__Extracted records__
──────

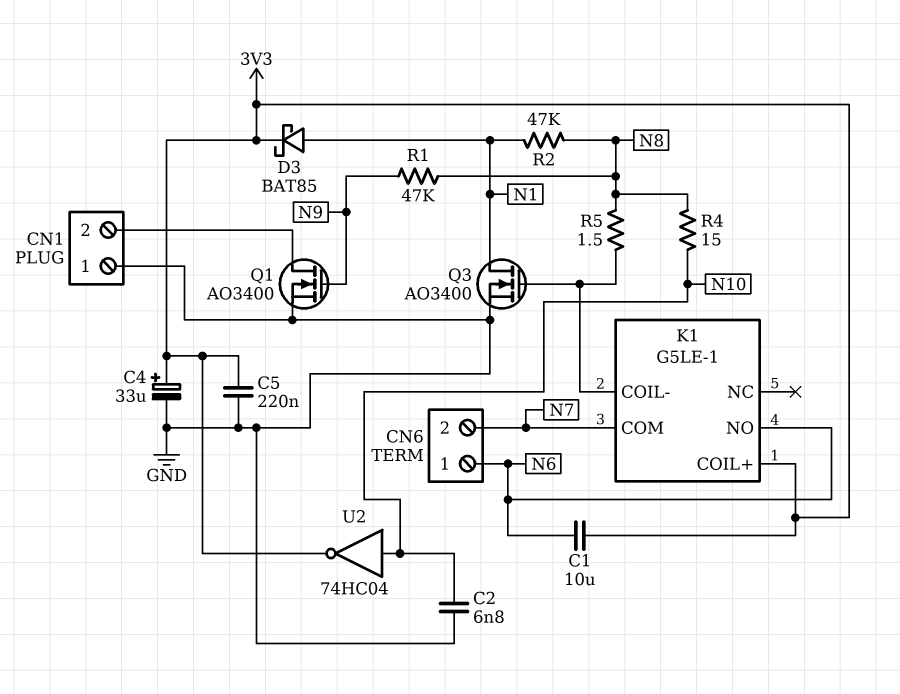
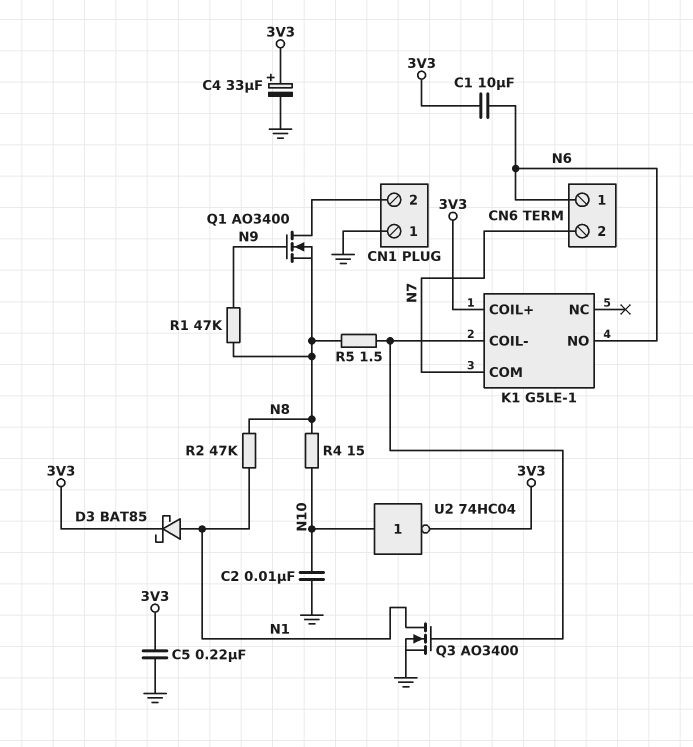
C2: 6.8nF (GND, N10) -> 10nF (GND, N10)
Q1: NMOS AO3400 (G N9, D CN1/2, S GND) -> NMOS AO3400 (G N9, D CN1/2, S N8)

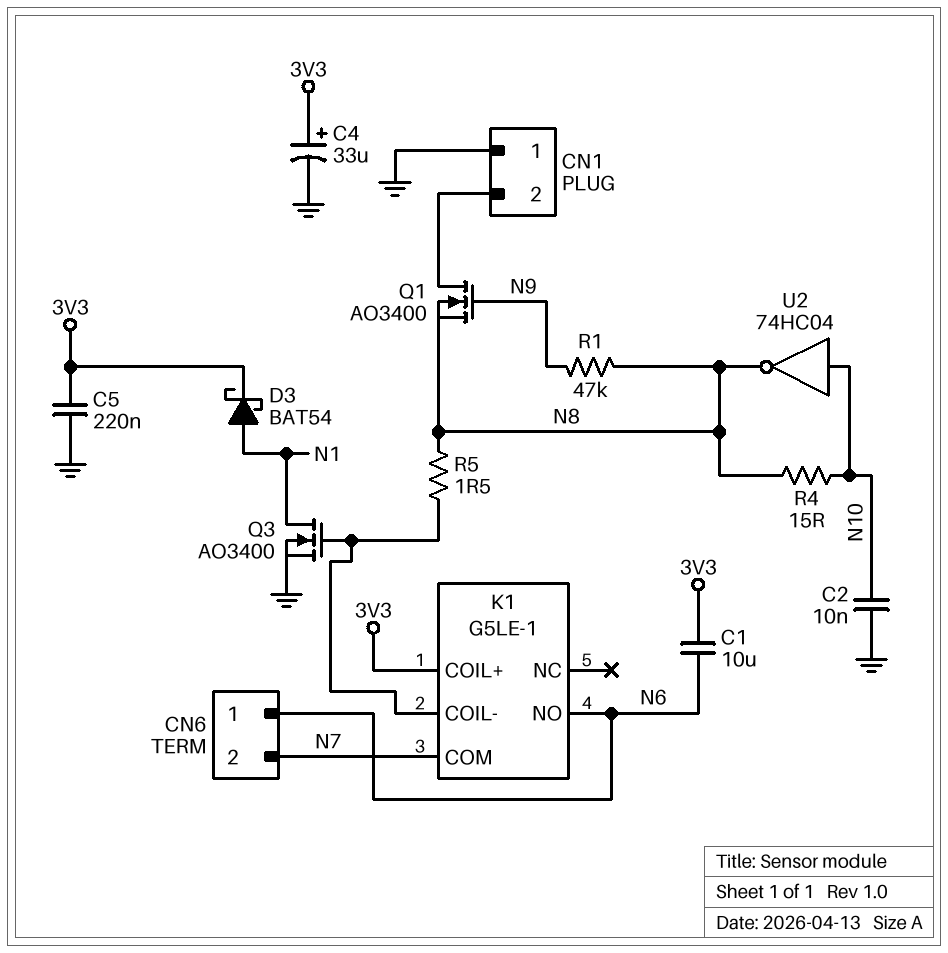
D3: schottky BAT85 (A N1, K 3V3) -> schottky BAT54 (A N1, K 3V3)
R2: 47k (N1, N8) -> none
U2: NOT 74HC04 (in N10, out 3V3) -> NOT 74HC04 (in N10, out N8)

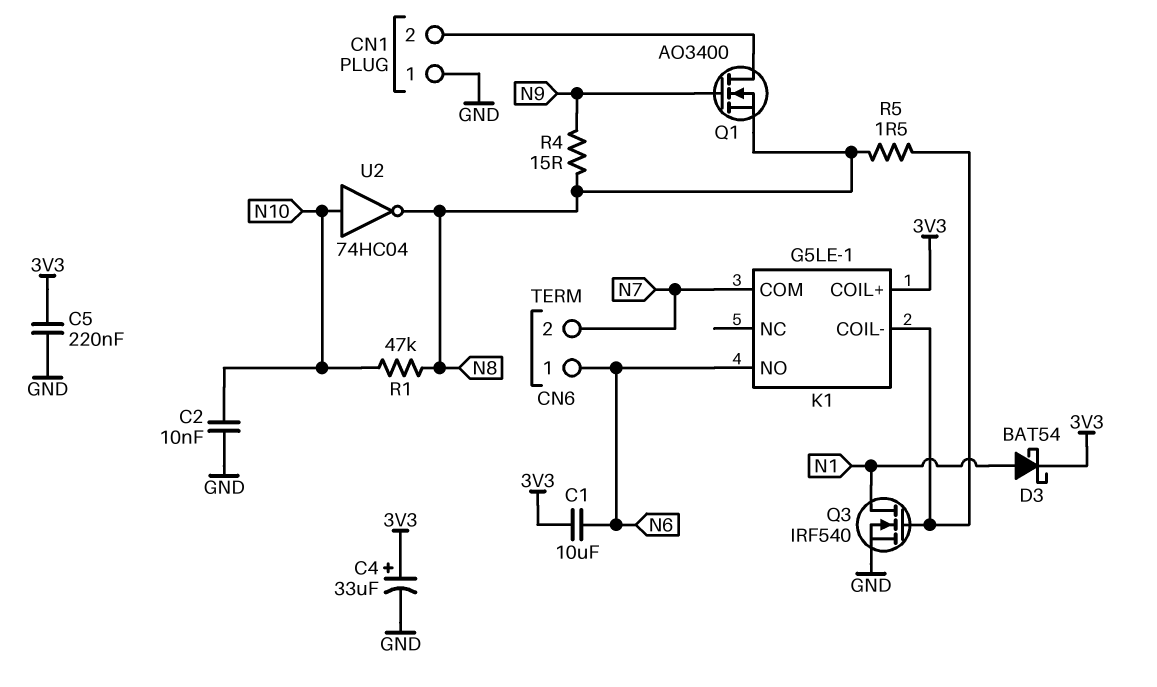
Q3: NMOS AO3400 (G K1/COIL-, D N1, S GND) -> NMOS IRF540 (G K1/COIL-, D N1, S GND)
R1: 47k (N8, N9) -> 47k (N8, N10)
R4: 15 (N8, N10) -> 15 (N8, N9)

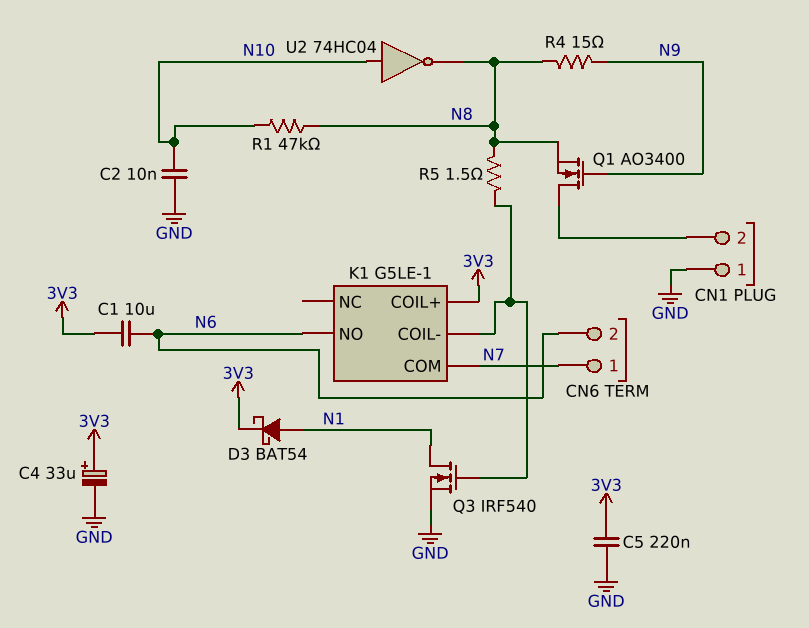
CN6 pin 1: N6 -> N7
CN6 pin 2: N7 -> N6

──────

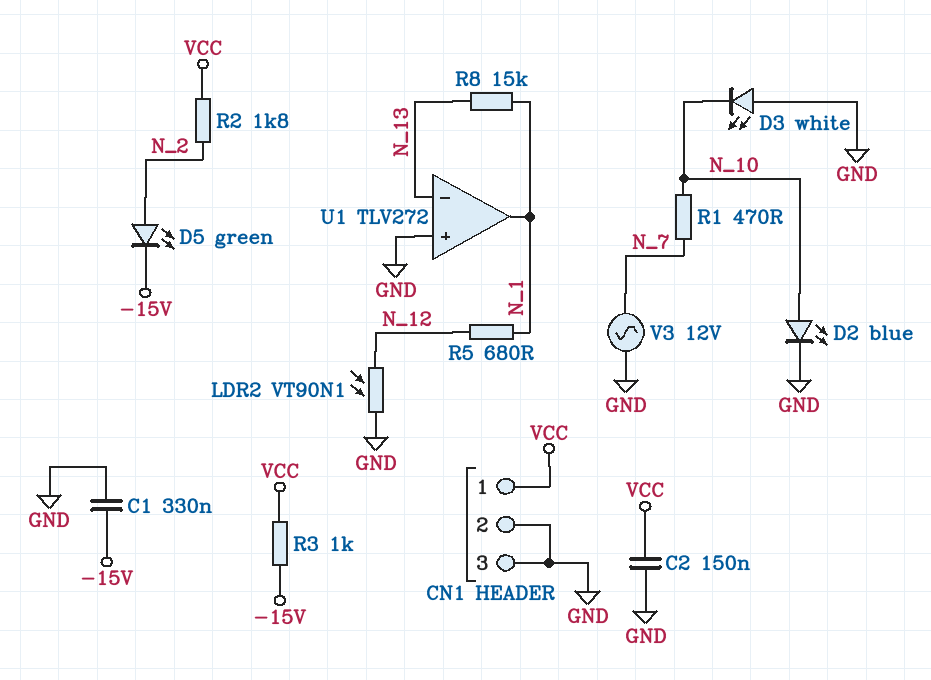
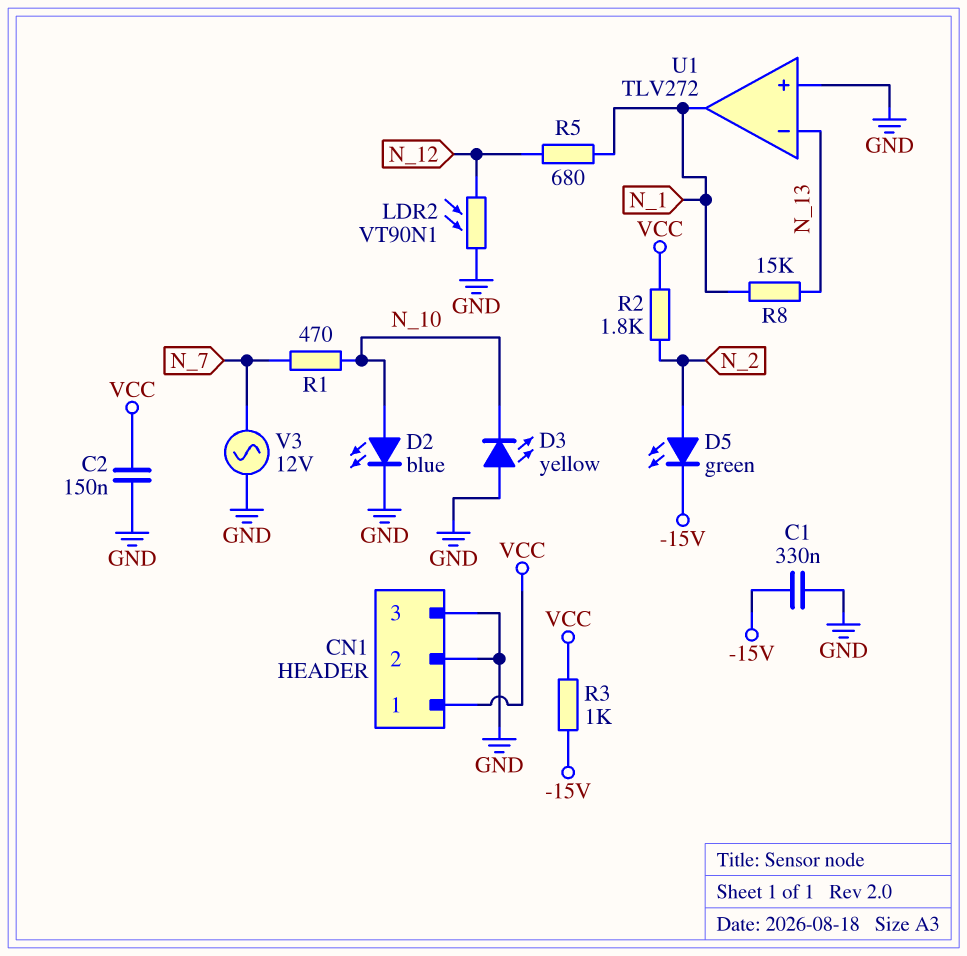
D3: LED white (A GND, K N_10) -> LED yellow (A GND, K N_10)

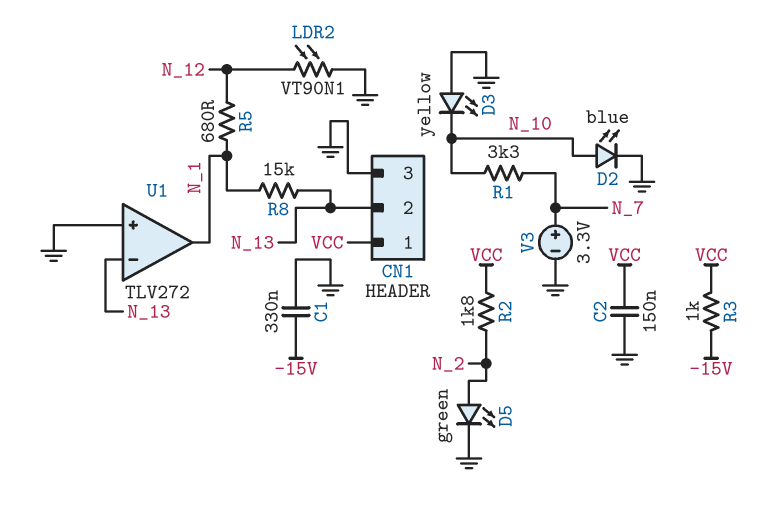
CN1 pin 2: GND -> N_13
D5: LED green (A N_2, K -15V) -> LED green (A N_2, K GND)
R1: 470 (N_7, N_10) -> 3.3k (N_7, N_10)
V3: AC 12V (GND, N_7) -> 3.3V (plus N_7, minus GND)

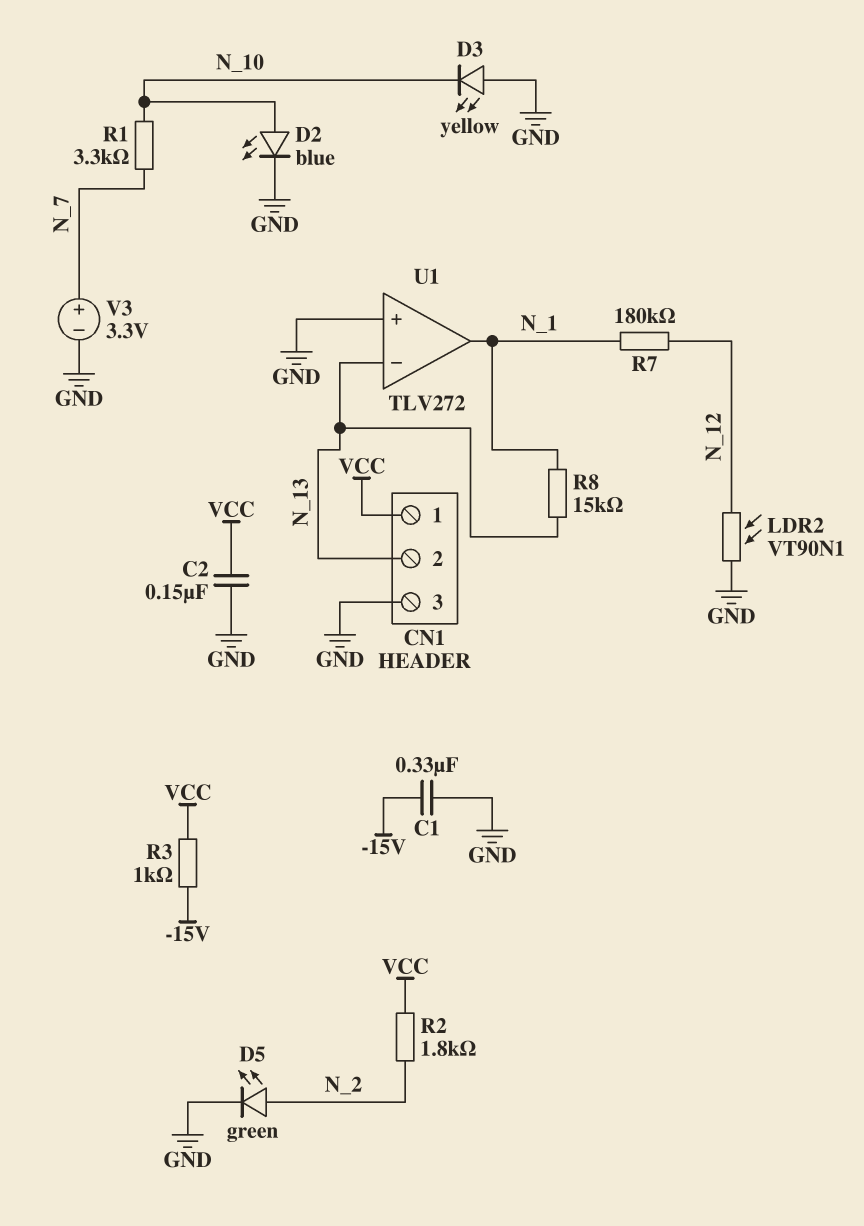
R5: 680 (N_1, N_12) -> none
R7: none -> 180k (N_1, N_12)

──────

__Your objective__
Within these entries, output exactly the lines starting at the one with "D5: LED green" and finishing at the one with "R7: none -> 180k (N_1, N_12)". Leave pictures out of the output.

__Result for this task__
D5: LED green (A N_2, K -15V) -> LED green (A N_2, K GND)
R1: 470 (N_7, N_10) -> 3.3k (N_7, N_10)
V3: AC 12V (GND, N_7) -> 3.3V (plus N_7, minus GND)

R5: 680 (N_1, N_12) -> none
R7: none -> 180k (N_1, N_12)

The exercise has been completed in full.